**Instructions to follow**
Sift through the material below and return the lines with "TRIG".

=== Begin Enclosure ===

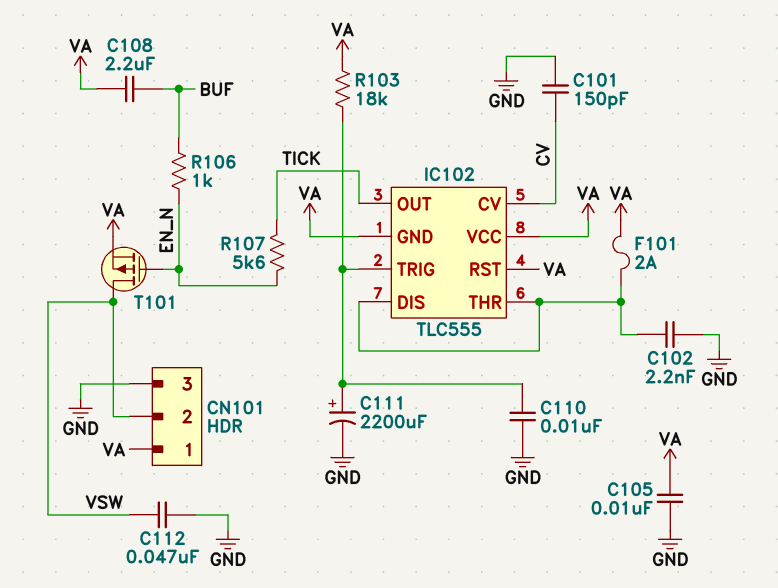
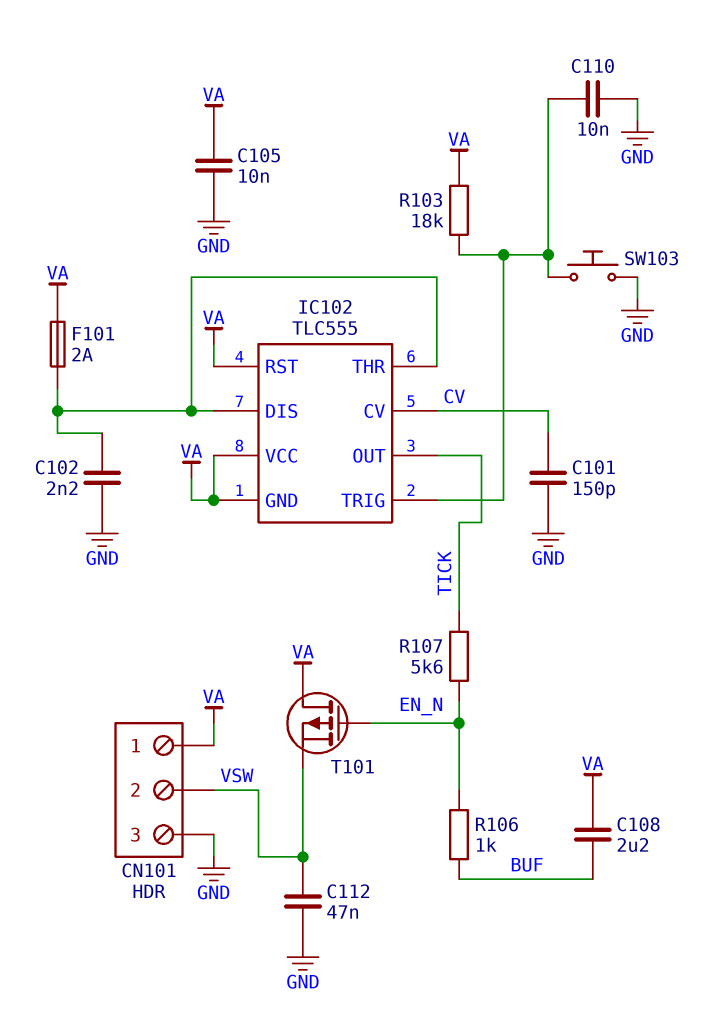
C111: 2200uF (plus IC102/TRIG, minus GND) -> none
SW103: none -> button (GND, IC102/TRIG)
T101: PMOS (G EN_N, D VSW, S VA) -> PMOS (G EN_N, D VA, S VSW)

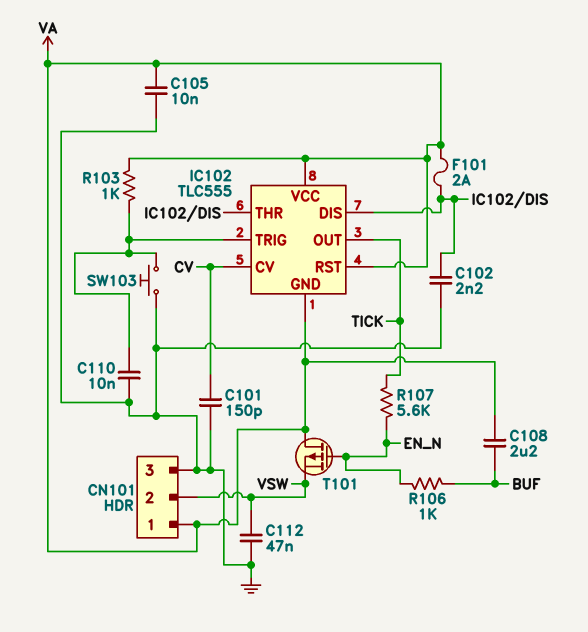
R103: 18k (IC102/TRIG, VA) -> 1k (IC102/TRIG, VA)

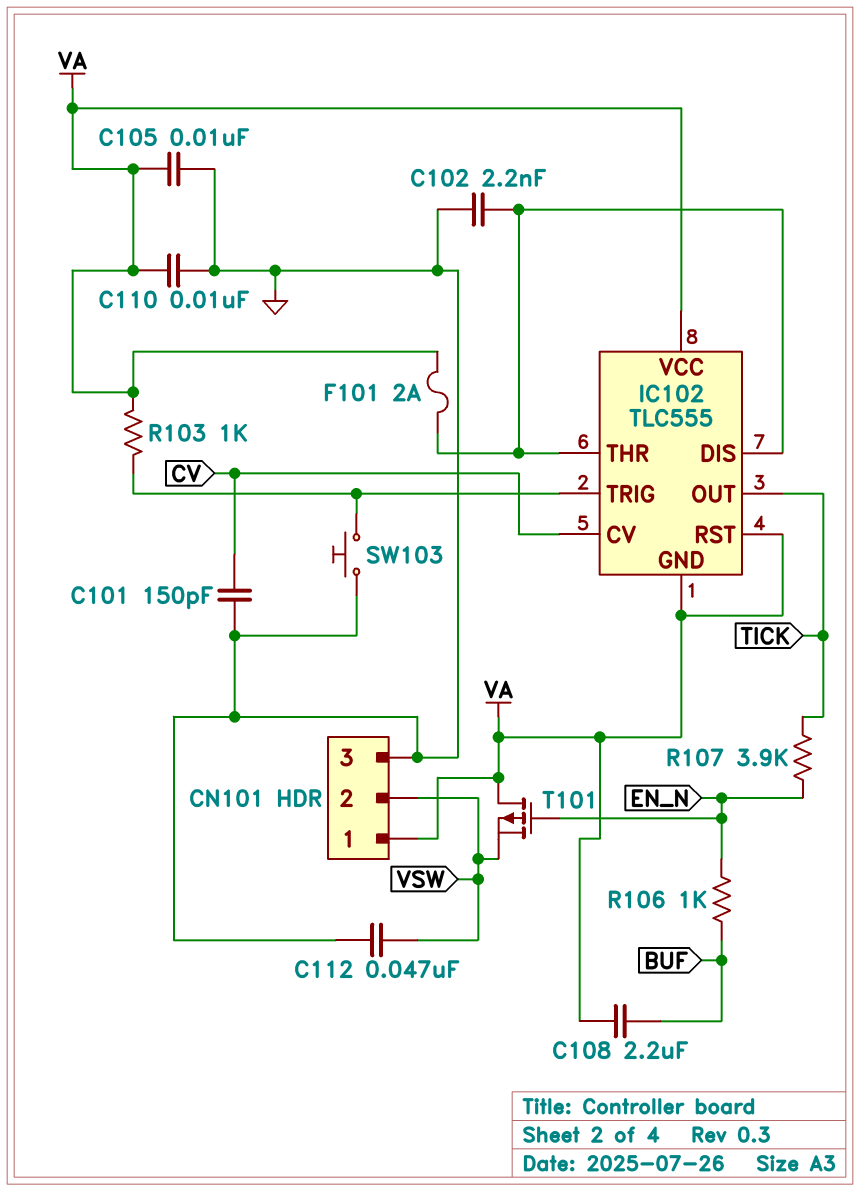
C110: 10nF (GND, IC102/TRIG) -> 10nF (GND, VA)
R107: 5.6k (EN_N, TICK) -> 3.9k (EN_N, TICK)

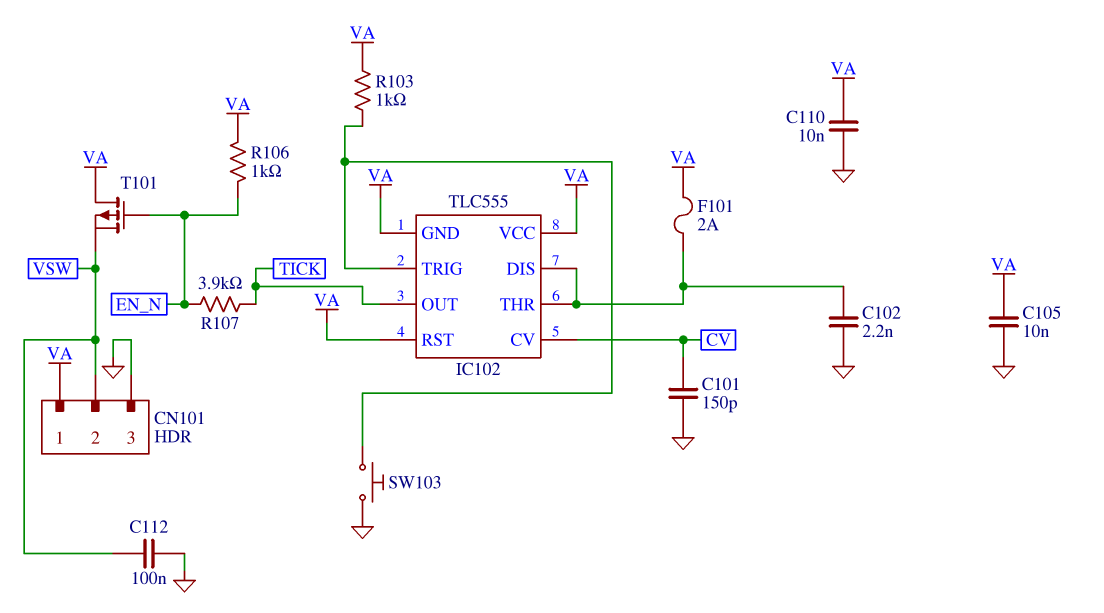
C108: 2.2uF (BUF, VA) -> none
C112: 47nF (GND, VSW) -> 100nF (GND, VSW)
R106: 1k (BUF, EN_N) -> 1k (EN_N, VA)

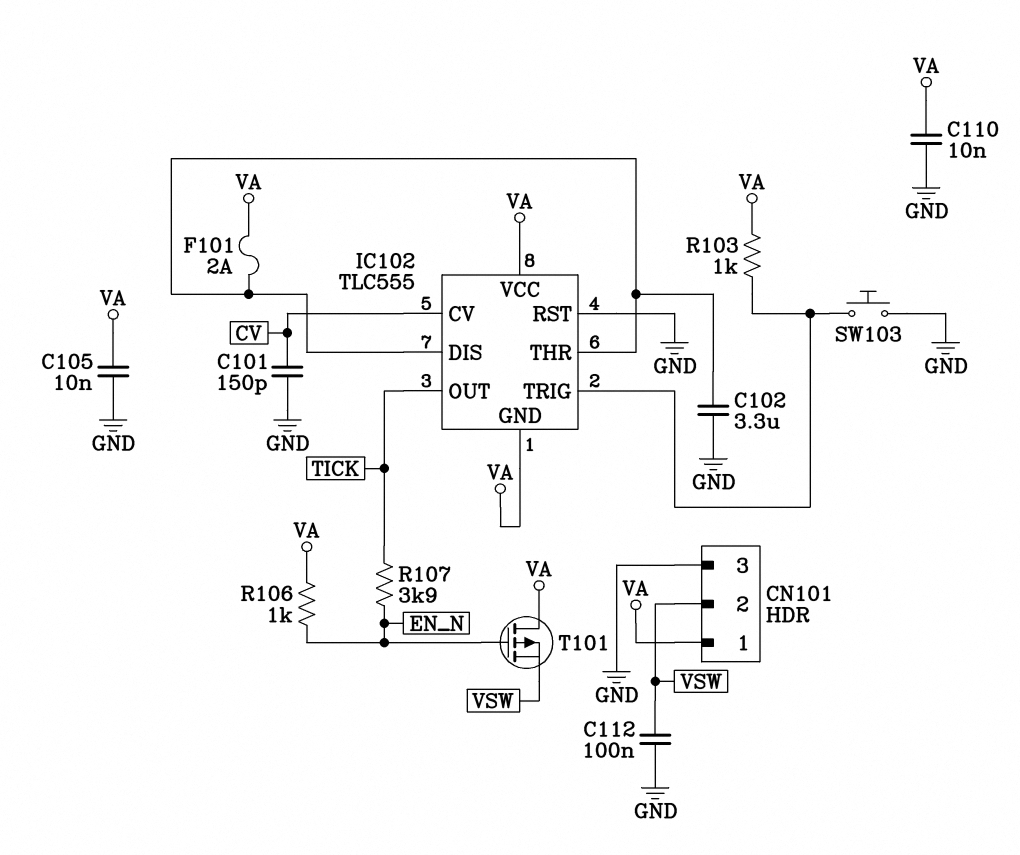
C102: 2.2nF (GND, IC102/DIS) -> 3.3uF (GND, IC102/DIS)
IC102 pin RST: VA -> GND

=== End Enclosure ===

**Reply**
C111: 2200uF (plus IC102/TRIG, minus GND) -> none
SW103: none -> button (GND, IC102/TRIG)
R103: 18k (IC102/TRIG, VA) -> 1k (IC102/TRIG, VA)
C110: 10nF (GND, IC102/TRIG) -> 10nF (GND, VA)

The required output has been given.